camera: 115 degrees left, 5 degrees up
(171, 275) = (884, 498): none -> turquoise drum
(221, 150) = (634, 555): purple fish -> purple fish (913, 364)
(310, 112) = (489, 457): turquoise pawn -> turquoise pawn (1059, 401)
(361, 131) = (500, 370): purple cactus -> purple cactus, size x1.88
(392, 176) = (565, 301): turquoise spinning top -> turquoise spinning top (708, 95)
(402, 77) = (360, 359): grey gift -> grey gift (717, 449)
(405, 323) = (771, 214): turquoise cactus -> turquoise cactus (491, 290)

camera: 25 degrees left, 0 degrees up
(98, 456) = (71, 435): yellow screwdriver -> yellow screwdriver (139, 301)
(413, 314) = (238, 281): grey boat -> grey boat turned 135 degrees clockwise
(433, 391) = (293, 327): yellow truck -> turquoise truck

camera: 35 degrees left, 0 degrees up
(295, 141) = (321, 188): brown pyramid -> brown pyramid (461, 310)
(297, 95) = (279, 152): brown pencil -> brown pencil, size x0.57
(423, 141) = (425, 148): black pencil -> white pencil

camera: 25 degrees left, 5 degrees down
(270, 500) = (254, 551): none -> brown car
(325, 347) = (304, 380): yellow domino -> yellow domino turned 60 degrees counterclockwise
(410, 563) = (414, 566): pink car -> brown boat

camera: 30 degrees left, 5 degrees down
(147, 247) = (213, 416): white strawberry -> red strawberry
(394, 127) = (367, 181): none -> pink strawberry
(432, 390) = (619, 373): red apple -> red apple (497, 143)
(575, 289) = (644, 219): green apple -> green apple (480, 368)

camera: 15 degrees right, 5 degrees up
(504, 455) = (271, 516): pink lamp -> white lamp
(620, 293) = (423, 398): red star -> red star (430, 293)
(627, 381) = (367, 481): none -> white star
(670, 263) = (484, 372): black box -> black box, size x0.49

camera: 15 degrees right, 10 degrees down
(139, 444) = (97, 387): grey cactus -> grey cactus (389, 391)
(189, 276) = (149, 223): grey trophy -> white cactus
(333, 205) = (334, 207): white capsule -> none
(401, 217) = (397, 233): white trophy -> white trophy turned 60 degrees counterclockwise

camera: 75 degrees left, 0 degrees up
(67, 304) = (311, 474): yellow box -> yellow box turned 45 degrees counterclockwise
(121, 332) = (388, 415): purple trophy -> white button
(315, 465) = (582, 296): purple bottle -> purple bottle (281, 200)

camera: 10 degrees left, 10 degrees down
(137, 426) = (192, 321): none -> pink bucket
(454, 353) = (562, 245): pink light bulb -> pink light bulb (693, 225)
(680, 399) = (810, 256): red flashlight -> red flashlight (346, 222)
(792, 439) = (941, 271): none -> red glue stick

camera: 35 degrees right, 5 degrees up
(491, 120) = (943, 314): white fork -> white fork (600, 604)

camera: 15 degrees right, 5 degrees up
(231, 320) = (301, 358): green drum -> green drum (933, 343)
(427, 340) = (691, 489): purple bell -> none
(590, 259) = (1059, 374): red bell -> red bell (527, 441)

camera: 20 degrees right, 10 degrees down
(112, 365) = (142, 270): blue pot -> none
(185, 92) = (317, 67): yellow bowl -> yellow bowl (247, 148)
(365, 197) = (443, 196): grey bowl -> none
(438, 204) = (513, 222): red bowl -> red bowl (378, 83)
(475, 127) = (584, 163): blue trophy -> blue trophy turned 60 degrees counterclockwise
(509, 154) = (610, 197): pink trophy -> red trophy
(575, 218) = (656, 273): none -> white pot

.....

__Exercise__
Copy out the whole listing, exactly as written.

__Answer to this exercise__
camera: 115 degrees left, 5 degrees up
(171, 275) = (884, 498): none -> turquoise drum
(221, 150) = (634, 555): purple fish -> purple fish (913, 364)
(310, 112) = (489, 457): turquoise pawn -> turquoise pawn (1059, 401)
(361, 131) = (500, 370): purple cactus -> purple cactus, size x1.88
(392, 176) = (565, 301): turquoise spinning top -> turquoise spinning top (708, 95)
(402, 77) = (360, 359): grey gift -> grey gift (717, 449)
(405, 323) = (771, 214): turquoise cactus -> turquoise cactus (491, 290)

camera: 25 degrees left, 0 degrees up
(98, 456) = (71, 435): yellow screwdriver -> yellow screwdriver (139, 301)
(413, 314) = (238, 281): grey boat -> grey boat turned 135 degrees clockwise
(433, 391) = (293, 327): yellow truck -> turquoise truck

camera: 35 degrees left, 0 degrees up
(295, 141) = (321, 188): brown pyramid -> brown pyramid (461, 310)
(297, 95) = (279, 152): brown pencil -> brown pencil, size x0.57
(423, 141) = (425, 148): black pencil -> white pencil

camera: 25 degrees left, 5 degrees down
(270, 500) = (254, 551): none -> brown car
(325, 347) = (304, 380): yellow domino -> yellow domino turned 60 degrees counterclockwise
(410, 563) = (414, 566): pink car -> brown boat

camera: 30 degrees left, 5 degrees down
(147, 247) = (213, 416): white strawberry -> red strawberry
(394, 127) = (367, 181): none -> pink strawberry
(432, 390) = (619, 373): red apple -> red apple (497, 143)
(575, 289) = (644, 219): green apple -> green apple (480, 368)

camera: 15 degrees right, 5 degrees up
(504, 455) = (271, 516): pink lamp -> white lamp
(620, 293) = (423, 398): red star -> red star (430, 293)
(627, 381) = (367, 481): none -> white star
(670, 263) = (484, 372): black box -> black box, size x0.49

camera: 15 degrees right, 10 degrees down
(139, 444) = (97, 387): grey cactus -> grey cactus (389, 391)
(189, 276) = (149, 223): grey trophy -> white cactus
(333, 205) = (334, 207): white capsule -> none
(401, 217) = (397, 233): white trophy -> white trophy turned 60 degrees counterclockwise

camera: 75 degrees left, 0 degrees up
(67, 304) = (311, 474): yellow box -> yellow box turned 45 degrees counterclockwise
(121, 332) = (388, 415): purple trophy -> white button
(315, 465) = (582, 296): purple bottle -> purple bottle (281, 200)

camera: 10 degrees left, 10 degrees down
(137, 426) = (192, 321): none -> pink bucket
(454, 353) = (562, 245): pink light bulb -> pink light bulb (693, 225)
(680, 399) = (810, 256): red flashlight -> red flashlight (346, 222)
(792, 439) = (941, 271): none -> red glue stick

camera: 35 degrees right, 5 degrees up
(491, 120) = (943, 314): white fork -> white fork (600, 604)

camera: 15 degrees right, 5 degrees up
(231, 320) = (301, 358): green drum -> green drum (933, 343)
(427, 340) = (691, 489): purple bell -> none
(590, 259) = (1059, 374): red bell -> red bell (527, 441)

camera: 20 degrees right, 10 degrees down
(112, 365) = (142, 270): blue pot -> none
(185, 92) = (317, 67): yellow bowl -> yellow bowl (247, 148)
(365, 197) = (443, 196): grey bowl -> none
(438, 204) = (513, 222): red bowl -> red bowl (378, 83)
(475, 127) = (584, 163): blue trophy -> blue trophy turned 60 degrees counterclockwise
(509, 154) = (610, 197): pink trophy -> red trophy
(575, 218) = (656, 273): none -> white pot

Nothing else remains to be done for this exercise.